━━ Entries supplied ━━

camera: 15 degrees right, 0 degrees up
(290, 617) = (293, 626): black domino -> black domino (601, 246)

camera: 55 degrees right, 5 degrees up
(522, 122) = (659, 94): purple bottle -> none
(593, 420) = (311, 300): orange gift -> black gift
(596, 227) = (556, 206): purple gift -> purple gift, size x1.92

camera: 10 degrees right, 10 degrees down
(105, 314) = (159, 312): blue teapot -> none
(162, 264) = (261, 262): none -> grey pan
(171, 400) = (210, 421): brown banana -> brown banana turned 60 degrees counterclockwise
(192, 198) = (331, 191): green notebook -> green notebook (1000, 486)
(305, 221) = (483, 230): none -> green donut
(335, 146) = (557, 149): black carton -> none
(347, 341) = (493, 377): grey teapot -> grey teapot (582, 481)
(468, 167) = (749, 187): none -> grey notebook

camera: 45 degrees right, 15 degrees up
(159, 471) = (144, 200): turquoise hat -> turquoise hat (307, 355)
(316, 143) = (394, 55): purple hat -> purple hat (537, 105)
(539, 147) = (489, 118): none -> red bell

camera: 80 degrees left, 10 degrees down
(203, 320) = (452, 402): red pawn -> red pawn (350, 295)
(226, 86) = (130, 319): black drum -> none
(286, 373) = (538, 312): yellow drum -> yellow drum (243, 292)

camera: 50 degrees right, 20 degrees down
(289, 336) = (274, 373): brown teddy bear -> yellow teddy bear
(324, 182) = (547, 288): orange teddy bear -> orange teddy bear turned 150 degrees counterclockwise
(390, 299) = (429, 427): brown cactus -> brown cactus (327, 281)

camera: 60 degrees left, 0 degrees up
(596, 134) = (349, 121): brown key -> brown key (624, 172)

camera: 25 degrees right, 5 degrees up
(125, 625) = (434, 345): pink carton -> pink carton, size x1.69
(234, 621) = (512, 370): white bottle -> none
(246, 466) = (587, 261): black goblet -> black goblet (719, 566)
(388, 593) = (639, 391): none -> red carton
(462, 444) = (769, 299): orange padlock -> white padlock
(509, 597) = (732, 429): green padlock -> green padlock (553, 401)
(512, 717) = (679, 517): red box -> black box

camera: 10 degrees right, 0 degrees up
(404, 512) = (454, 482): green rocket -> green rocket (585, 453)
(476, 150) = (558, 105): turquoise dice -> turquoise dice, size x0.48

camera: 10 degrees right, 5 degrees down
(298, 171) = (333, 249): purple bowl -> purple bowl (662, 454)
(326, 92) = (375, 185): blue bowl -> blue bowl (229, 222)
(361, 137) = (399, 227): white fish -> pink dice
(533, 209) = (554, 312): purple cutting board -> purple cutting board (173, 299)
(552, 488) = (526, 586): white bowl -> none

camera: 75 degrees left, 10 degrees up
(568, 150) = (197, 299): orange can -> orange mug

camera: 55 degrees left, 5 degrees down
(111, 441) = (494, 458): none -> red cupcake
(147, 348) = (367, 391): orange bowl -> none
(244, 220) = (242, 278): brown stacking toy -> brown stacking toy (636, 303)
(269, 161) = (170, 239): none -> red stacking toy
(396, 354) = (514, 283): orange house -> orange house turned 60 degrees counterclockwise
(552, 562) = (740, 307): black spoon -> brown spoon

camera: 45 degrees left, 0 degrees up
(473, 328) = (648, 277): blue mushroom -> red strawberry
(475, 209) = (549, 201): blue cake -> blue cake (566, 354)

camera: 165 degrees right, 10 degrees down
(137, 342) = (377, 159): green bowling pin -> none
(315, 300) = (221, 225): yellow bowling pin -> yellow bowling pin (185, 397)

━━━

▶ What the task requires: Among the entries, copy every line containing the word "dice".

▶ Solution to this exercise:
(476, 150) = (558, 105): turquoise dice -> turquoise dice, size x0.48
(361, 137) = (399, 227): white fish -> pink dice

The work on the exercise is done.